Study material
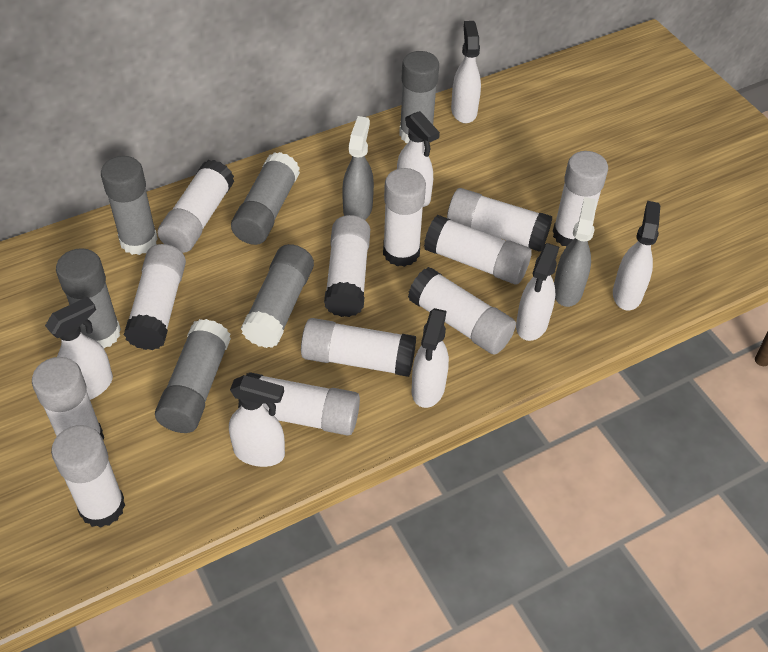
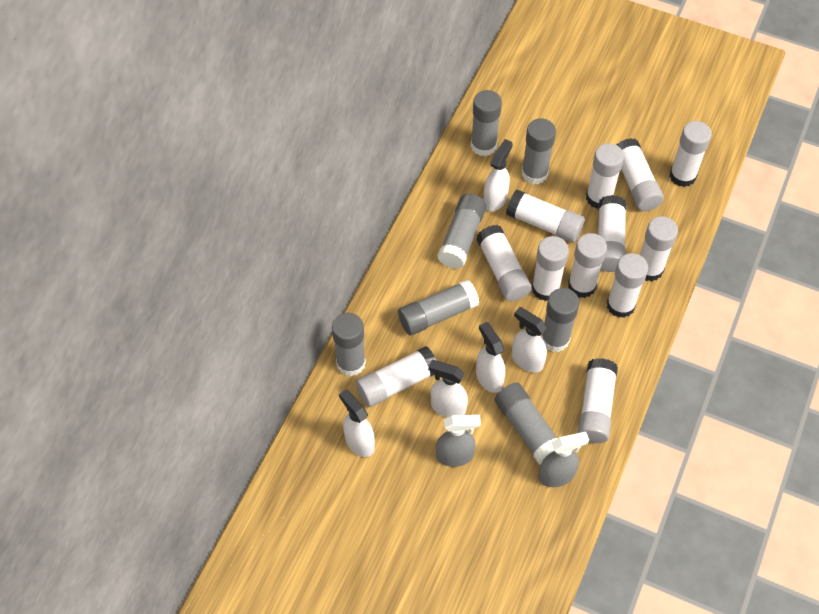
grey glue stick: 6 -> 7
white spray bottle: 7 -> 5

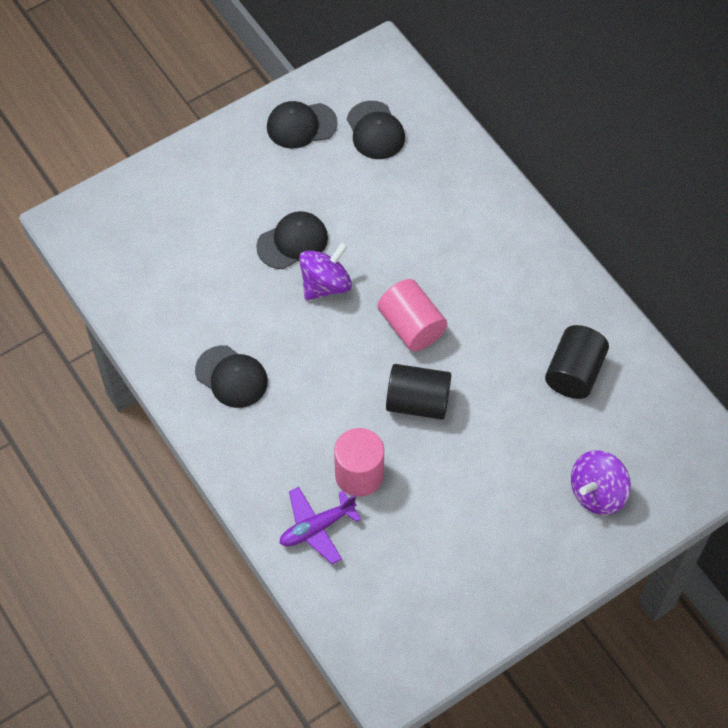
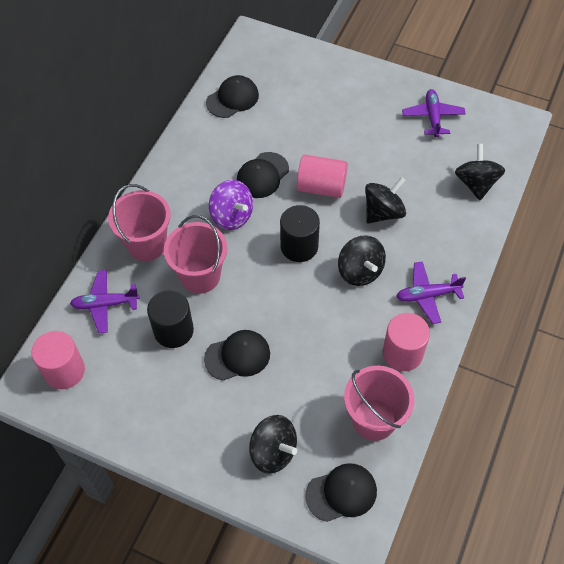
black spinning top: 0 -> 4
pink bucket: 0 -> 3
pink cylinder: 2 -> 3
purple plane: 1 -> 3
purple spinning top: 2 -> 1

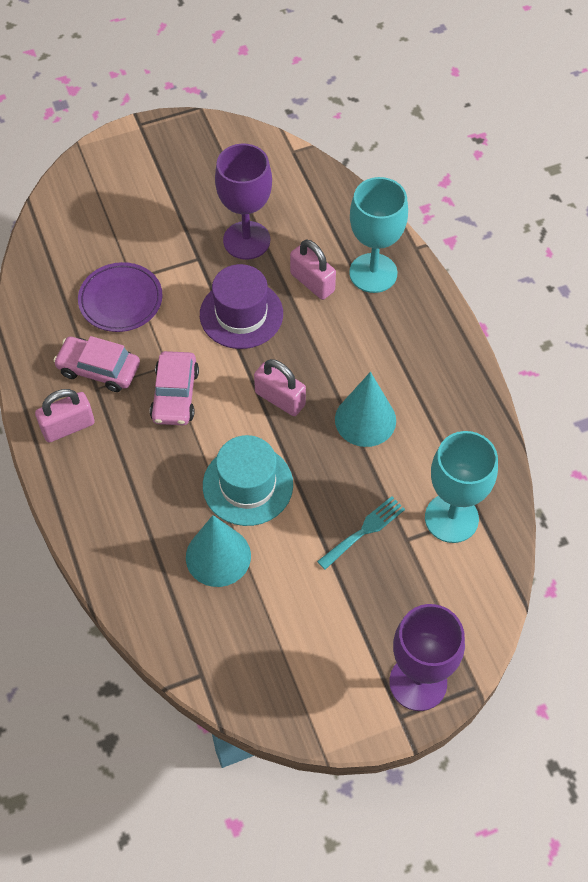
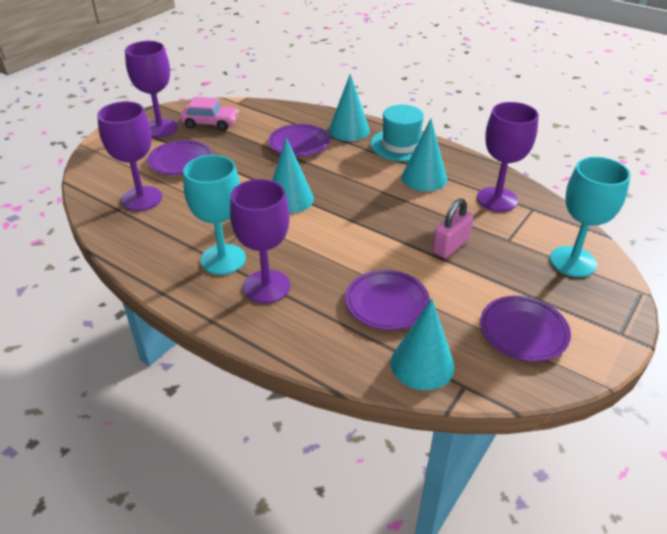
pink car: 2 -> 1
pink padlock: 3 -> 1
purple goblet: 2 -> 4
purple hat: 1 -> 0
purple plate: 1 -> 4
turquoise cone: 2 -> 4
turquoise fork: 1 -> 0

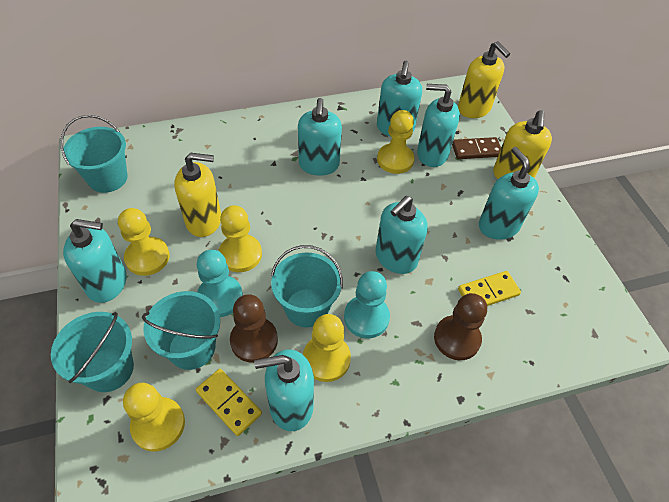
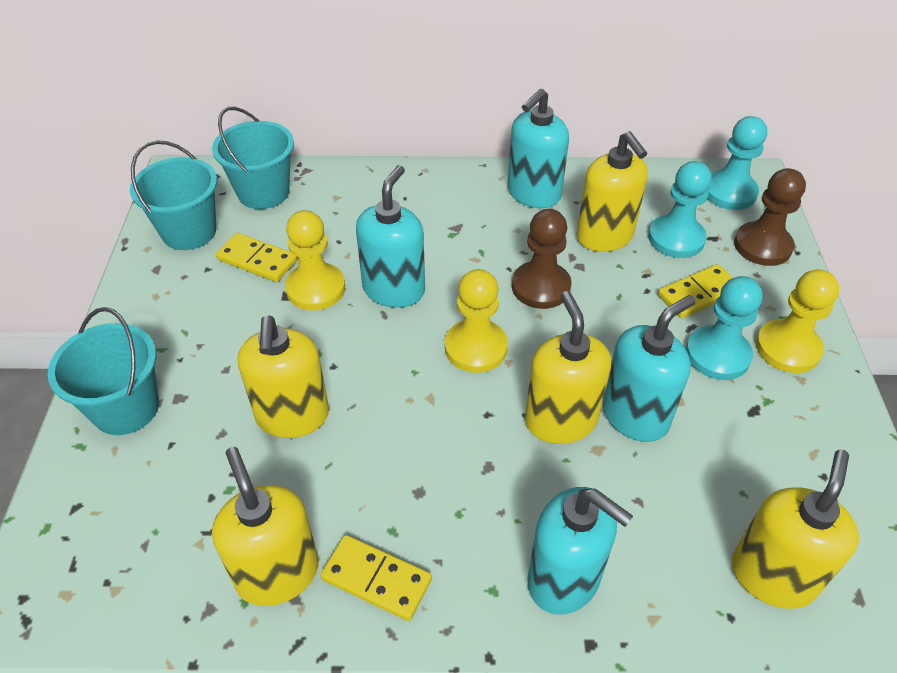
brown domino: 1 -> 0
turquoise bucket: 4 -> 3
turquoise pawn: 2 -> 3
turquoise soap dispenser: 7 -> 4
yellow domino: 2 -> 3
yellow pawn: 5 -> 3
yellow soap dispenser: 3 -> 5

What you should do
What lines of the material above contain "turquoise"? Return each of them.

Result below
turquoise cone: 2 -> 4
turquoise fork: 1 -> 0
turquoise bucket: 4 -> 3
turquoise pawn: 2 -> 3
turquoise soap dispenser: 7 -> 4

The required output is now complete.